What needs to be done: Please repeat all of the records, keeping every word unchanged.

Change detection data
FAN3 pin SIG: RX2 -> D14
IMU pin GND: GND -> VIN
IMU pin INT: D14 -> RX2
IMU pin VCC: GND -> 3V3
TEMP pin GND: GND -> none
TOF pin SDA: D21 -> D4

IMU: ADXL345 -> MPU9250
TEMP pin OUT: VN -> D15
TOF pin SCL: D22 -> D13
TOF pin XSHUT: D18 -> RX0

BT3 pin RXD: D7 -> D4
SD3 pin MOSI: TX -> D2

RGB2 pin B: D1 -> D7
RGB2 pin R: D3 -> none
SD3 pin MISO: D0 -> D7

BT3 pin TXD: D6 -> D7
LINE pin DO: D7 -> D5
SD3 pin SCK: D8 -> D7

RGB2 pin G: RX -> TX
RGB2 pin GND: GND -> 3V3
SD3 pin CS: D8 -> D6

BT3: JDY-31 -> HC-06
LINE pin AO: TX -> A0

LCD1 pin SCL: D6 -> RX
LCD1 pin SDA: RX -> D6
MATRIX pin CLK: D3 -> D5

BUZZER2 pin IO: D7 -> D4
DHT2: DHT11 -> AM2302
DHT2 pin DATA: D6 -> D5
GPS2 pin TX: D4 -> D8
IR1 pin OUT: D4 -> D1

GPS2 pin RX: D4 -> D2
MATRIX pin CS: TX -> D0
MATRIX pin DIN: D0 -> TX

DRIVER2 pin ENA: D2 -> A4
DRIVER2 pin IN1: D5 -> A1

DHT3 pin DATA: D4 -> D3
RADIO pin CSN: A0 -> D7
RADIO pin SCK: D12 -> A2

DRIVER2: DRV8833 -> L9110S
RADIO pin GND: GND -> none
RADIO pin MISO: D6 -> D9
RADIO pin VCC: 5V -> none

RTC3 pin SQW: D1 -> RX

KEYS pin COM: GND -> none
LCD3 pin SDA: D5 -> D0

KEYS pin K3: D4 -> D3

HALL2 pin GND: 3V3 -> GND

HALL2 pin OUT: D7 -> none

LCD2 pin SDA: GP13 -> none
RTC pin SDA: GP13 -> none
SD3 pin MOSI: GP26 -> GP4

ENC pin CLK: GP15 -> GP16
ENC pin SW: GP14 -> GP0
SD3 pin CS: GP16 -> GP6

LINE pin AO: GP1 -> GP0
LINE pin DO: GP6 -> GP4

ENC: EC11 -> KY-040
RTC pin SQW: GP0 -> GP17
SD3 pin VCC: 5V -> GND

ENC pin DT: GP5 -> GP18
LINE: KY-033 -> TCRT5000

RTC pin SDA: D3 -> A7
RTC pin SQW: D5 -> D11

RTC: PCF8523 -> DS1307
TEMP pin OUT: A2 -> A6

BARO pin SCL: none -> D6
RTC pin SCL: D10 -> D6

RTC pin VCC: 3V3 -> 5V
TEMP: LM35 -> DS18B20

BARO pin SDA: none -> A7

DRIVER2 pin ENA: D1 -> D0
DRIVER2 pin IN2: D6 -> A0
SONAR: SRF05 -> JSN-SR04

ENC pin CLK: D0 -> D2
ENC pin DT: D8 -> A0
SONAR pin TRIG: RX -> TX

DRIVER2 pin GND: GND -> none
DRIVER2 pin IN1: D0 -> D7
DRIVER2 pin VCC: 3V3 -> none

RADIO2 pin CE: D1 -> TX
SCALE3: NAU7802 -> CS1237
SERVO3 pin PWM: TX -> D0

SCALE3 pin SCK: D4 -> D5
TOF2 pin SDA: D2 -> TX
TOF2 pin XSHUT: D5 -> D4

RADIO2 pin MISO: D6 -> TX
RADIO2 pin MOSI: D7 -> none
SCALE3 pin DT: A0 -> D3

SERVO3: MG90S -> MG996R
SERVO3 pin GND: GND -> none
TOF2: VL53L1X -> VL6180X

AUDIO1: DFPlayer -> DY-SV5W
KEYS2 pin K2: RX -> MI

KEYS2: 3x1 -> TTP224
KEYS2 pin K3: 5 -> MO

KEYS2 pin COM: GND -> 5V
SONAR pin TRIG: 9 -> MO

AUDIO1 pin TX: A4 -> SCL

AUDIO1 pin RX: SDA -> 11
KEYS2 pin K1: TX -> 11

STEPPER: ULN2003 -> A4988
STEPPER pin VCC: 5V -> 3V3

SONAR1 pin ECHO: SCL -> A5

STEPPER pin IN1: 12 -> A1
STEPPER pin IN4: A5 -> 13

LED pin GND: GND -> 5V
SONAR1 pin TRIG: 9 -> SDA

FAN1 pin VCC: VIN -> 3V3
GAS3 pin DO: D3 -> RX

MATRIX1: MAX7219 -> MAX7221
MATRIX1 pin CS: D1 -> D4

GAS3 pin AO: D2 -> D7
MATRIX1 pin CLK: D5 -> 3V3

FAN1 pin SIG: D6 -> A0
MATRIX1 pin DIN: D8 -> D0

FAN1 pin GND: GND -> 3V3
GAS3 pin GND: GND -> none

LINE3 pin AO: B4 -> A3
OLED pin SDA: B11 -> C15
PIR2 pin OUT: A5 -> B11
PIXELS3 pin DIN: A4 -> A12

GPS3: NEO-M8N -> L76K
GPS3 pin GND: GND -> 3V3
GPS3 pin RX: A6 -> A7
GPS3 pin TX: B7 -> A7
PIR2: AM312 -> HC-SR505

Reply:
FAN3 pin SIG: RX2 -> D14
IMU pin GND: GND -> VIN
IMU pin INT: D14 -> RX2
IMU pin VCC: GND -> 3V3
TEMP pin GND: GND -> none
TOF pin SDA: D21 -> D4

IMU: ADXL345 -> MPU9250
TEMP pin OUT: VN -> D15
TOF pin SCL: D22 -> D13
TOF pin XSHUT: D18 -> RX0

BT3 pin RXD: D7 -> D4
SD3 pin MOSI: TX -> D2

RGB2 pin B: D1 -> D7
RGB2 pin R: D3 -> none
SD3 pin MISO: D0 -> D7

BT3 pin TXD: D6 -> D7
LINE pin DO: D7 -> D5
SD3 pin SCK: D8 -> D7

RGB2 pin G: RX -> TX
RGB2 pin GND: GND -> 3V3
SD3 pin CS: D8 -> D6

BT3: JDY-31 -> HC-06
LINE pin AO: TX -> A0

LCD1 pin SCL: D6 -> RX
LCD1 pin SDA: RX -> D6
MATRIX pin CLK: D3 -> D5

BUZZER2 pin IO: D7 -> D4
DHT2: DHT11 -> AM2302
DHT2 pin DATA: D6 -> D5
GPS2 pin TX: D4 -> D8
IR1 pin OUT: D4 -> D1

GPS2 pin RX: D4 -> D2
MATRIX pin CS: TX -> D0
MATRIX pin DIN: D0 -> TX

DRIVER2 pin ENA: D2 -> A4
DRIVER2 pin IN1: D5 -> A1

DHT3 pin DATA: D4 -> D3
RADIO pin CSN: A0 -> D7
RADIO pin SCK: D12 -> A2

DRIVER2: DRV8833 -> L9110S
RADIO pin GND: GND -> none
RADIO pin MISO: D6 -> D9
RADIO pin VCC: 5V -> none

RTC3 pin SQW: D1 -> RX

KEYS pin COM: GND -> none
LCD3 pin SDA: D5 -> D0

KEYS pin K3: D4 -> D3

HALL2 pin GND: 3V3 -> GND

HALL2 pin OUT: D7 -> none

LCD2 pin SDA: GP13 -> none
RTC pin SDA: GP13 -> none
SD3 pin MOSI: GP26 -> GP4

ENC pin CLK: GP15 -> GP16
ENC pin SW: GP14 -> GP0
SD3 pin CS: GP16 -> GP6

LINE pin AO: GP1 -> GP0
LINE pin DO: GP6 -> GP4

ENC: EC11 -> KY-040
RTC pin SQW: GP0 -> GP17
SD3 pin VCC: 5V -> GND

ENC pin DT: GP5 -> GP18
LINE: KY-033 -> TCRT5000

RTC pin SDA: D3 -> A7
RTC pin SQW: D5 -> D11

RTC: PCF8523 -> DS1307
TEMP pin OUT: A2 -> A6

BARO pin SCL: none -> D6
RTC pin SCL: D10 -> D6

RTC pin VCC: 3V3 -> 5V
TEMP: LM35 -> DS18B20

BARO pin SDA: none -> A7

DRIVER2 pin ENA: D1 -> D0
DRIVER2 pin IN2: D6 -> A0
SONAR: SRF05 -> JSN-SR04

ENC pin CLK: D0 -> D2
ENC pin DT: D8 -> A0
SONAR pin TRIG: RX -> TX

DRIVER2 pin GND: GND -> none
DRIVER2 pin IN1: D0 -> D7
DRIVER2 pin VCC: 3V3 -> none

RADIO2 pin CE: D1 -> TX
SCALE3: NAU7802 -> CS1237
SERVO3 pin PWM: TX -> D0

SCALE3 pin SCK: D4 -> D5
TOF2 pin SDA: D2 -> TX
TOF2 pin XSHUT: D5 -> D4

RADIO2 pin MISO: D6 -> TX
RADIO2 pin MOSI: D7 -> none
SCALE3 pin DT: A0 -> D3

SERVO3: MG90S -> MG996R
SERVO3 pin GND: GND -> none
TOF2: VL53L1X -> VL6180X

AUDIO1: DFPlayer -> DY-SV5W
KEYS2 pin K2: RX -> MI

KEYS2: 3x1 -> TTP224
KEYS2 pin K3: 5 -> MO

KEYS2 pin COM: GND -> 5V
SONAR pin TRIG: 9 -> MO

AUDIO1 pin TX: A4 -> SCL

AUDIO1 pin RX: SDA -> 11
KEYS2 pin K1: TX -> 11

STEPPER: ULN2003 -> A4988
STEPPER pin VCC: 5V -> 3V3

SONAR1 pin ECHO: SCL -> A5

STEPPER pin IN1: 12 -> A1
STEPPER pin IN4: A5 -> 13

LED pin GND: GND -> 5V
SONAR1 pin TRIG: 9 -> SDA

FAN1 pin VCC: VIN -> 3V3
GAS3 pin DO: D3 -> RX

MATRIX1: MAX7219 -> MAX7221
MATRIX1 pin CS: D1 -> D4

GAS3 pin AO: D2 -> D7
MATRIX1 pin CLK: D5 -> 3V3

FAN1 pin SIG: D6 -> A0
MATRIX1 pin DIN: D8 -> D0

FAN1 pin GND: GND -> 3V3
GAS3 pin GND: GND -> none

LINE3 pin AO: B4 -> A3
OLED pin SDA: B11 -> C15
PIR2 pin OUT: A5 -> B11
PIXELS3 pin DIN: A4 -> A12

GPS3: NEO-M8N -> L76K
GPS3 pin GND: GND -> 3V3
GPS3 pin RX: A6 -> A7
GPS3 pin TX: B7 -> A7
PIR2: AM312 -> HC-SR505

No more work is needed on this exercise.